When you reach the line with "(203, 371) = (542, 413): orange" in the listing below, transcribe it and each line after it up to and including the line with "(442, 325) = (494, 225): none -> white plane", exactly and with nothing else.

============

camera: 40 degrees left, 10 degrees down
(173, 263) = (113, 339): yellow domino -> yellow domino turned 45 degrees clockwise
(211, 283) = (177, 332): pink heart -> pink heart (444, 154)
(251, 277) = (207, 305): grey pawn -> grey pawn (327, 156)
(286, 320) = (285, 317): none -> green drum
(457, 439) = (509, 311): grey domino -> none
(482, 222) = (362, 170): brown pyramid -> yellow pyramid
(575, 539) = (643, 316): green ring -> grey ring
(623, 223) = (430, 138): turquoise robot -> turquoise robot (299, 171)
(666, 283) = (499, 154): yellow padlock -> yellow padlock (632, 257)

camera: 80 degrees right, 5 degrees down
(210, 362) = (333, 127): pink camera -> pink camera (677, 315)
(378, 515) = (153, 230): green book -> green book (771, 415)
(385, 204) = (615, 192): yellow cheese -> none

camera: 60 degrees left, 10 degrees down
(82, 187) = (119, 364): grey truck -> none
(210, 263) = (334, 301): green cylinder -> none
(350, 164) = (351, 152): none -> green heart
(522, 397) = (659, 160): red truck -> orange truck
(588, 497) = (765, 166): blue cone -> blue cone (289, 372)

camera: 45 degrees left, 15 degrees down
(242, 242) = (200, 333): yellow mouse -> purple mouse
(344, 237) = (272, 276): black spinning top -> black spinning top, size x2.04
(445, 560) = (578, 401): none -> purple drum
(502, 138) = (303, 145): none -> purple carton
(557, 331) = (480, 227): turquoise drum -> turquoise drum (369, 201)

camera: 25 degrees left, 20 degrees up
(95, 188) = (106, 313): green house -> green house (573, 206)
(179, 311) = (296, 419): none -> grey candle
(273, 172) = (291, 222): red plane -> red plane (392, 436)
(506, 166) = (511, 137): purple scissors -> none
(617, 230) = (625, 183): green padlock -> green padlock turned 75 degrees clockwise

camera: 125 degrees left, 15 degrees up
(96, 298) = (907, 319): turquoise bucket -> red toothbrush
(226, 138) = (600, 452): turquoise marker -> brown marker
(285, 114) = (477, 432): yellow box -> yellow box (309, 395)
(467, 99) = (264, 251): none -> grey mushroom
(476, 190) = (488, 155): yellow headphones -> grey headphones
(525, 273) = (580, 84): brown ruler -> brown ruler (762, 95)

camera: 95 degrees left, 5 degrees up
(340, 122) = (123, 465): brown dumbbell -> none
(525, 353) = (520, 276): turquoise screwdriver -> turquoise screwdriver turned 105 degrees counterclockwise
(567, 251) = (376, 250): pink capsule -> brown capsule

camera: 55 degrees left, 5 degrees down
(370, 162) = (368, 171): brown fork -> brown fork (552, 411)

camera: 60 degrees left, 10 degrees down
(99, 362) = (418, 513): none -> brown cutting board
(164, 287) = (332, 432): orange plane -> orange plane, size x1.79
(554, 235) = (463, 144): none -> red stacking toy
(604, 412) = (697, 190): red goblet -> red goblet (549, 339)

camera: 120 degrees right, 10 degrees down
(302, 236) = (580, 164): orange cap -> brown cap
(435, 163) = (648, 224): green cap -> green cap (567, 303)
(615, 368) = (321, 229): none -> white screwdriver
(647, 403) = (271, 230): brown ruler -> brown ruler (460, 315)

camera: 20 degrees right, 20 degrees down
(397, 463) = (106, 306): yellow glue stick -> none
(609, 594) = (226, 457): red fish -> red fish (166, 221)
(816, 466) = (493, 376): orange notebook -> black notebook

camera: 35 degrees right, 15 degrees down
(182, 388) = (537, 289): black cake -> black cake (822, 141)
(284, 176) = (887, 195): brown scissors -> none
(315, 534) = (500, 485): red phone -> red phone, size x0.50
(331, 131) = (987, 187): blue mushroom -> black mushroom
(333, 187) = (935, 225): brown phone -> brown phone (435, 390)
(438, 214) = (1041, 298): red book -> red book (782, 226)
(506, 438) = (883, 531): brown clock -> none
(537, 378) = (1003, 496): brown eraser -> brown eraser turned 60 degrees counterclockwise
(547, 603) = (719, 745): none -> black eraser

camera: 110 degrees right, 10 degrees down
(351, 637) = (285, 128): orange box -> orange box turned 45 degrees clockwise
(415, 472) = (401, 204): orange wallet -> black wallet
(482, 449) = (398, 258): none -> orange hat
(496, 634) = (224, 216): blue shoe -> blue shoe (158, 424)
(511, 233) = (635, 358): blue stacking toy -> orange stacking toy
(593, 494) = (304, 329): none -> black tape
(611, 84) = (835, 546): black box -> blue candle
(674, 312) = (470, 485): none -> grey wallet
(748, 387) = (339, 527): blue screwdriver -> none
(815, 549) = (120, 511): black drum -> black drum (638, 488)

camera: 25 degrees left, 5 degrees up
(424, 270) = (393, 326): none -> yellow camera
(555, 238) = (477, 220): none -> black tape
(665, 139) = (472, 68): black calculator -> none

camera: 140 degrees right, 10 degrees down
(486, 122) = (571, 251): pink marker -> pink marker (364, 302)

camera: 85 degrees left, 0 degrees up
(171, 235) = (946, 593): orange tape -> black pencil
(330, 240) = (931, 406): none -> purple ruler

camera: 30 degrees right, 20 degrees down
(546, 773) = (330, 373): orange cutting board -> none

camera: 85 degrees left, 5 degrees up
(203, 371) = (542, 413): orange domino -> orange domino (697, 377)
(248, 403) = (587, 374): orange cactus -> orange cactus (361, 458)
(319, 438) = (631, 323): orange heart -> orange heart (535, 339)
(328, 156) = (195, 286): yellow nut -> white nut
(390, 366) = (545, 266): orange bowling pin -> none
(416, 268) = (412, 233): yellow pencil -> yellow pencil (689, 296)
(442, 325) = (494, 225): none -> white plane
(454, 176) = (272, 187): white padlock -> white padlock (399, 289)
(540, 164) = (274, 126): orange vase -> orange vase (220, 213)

============

Answer area:
(203, 371) = (542, 413): orange domino -> orange domino (697, 377)
(248, 403) = (587, 374): orange cactus -> orange cactus (361, 458)
(319, 438) = (631, 323): orange heart -> orange heart (535, 339)
(328, 156) = (195, 286): yellow nut -> white nut
(390, 366) = (545, 266): orange bowling pin -> none
(416, 268) = (412, 233): yellow pencil -> yellow pencil (689, 296)
(442, 325) = (494, 225): none -> white plane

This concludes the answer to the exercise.